Search the entries below. Return every line that has "blue" in it.
----------------------------------------
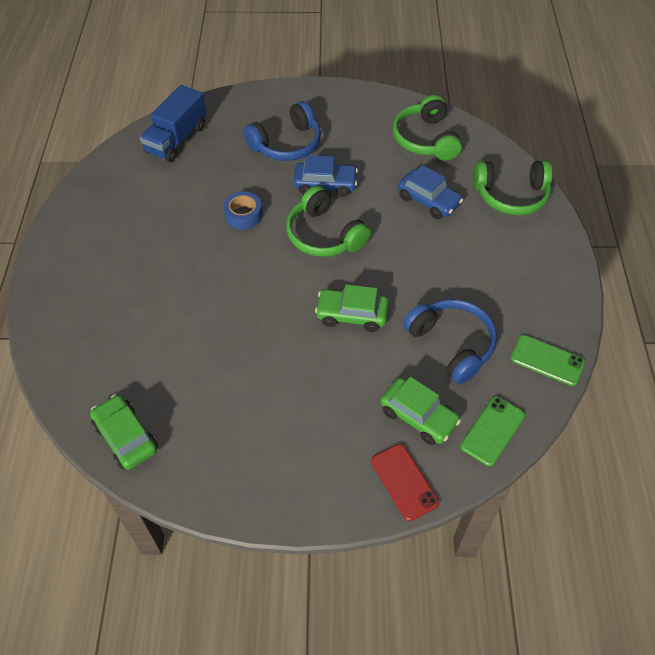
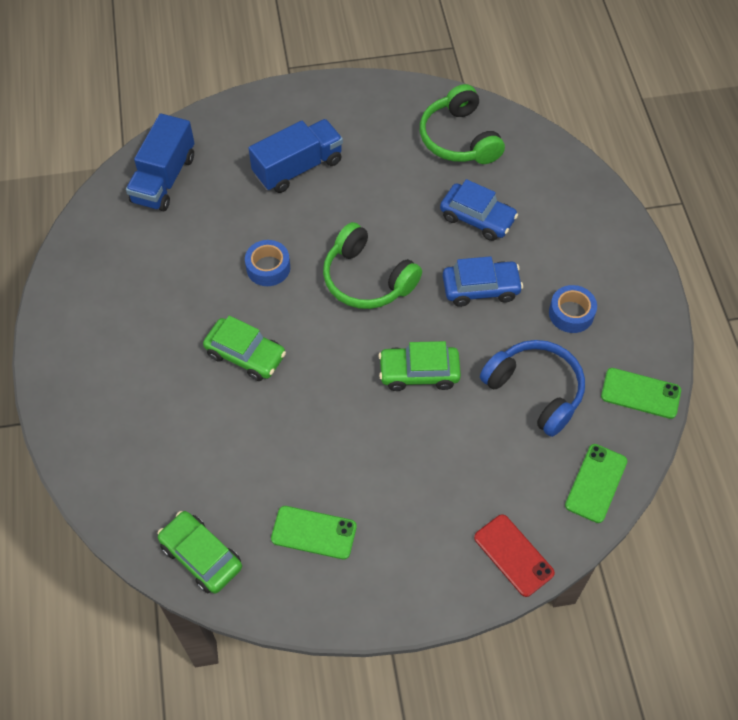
camera: 10 degrees left, 5 degrees up
(228, 433) = (314, 533): none -> green phone
(287, 144) = (298, 167): blue headphones -> blue truck
(325, 184) = (355, 214): blue car -> blue car (480, 288)
(418, 416) = (514, 480): green car -> green car (245, 355)
(496, 286) = (571, 313): none -> blue tape
(511, 196) = (569, 199): green headphones -> none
----------------------------------------
▸ Reply to the exercise
(287, 144) = (298, 167): blue headphones -> blue truck
(325, 184) = (355, 214): blue car -> blue car (480, 288)
(496, 286) = (571, 313): none -> blue tape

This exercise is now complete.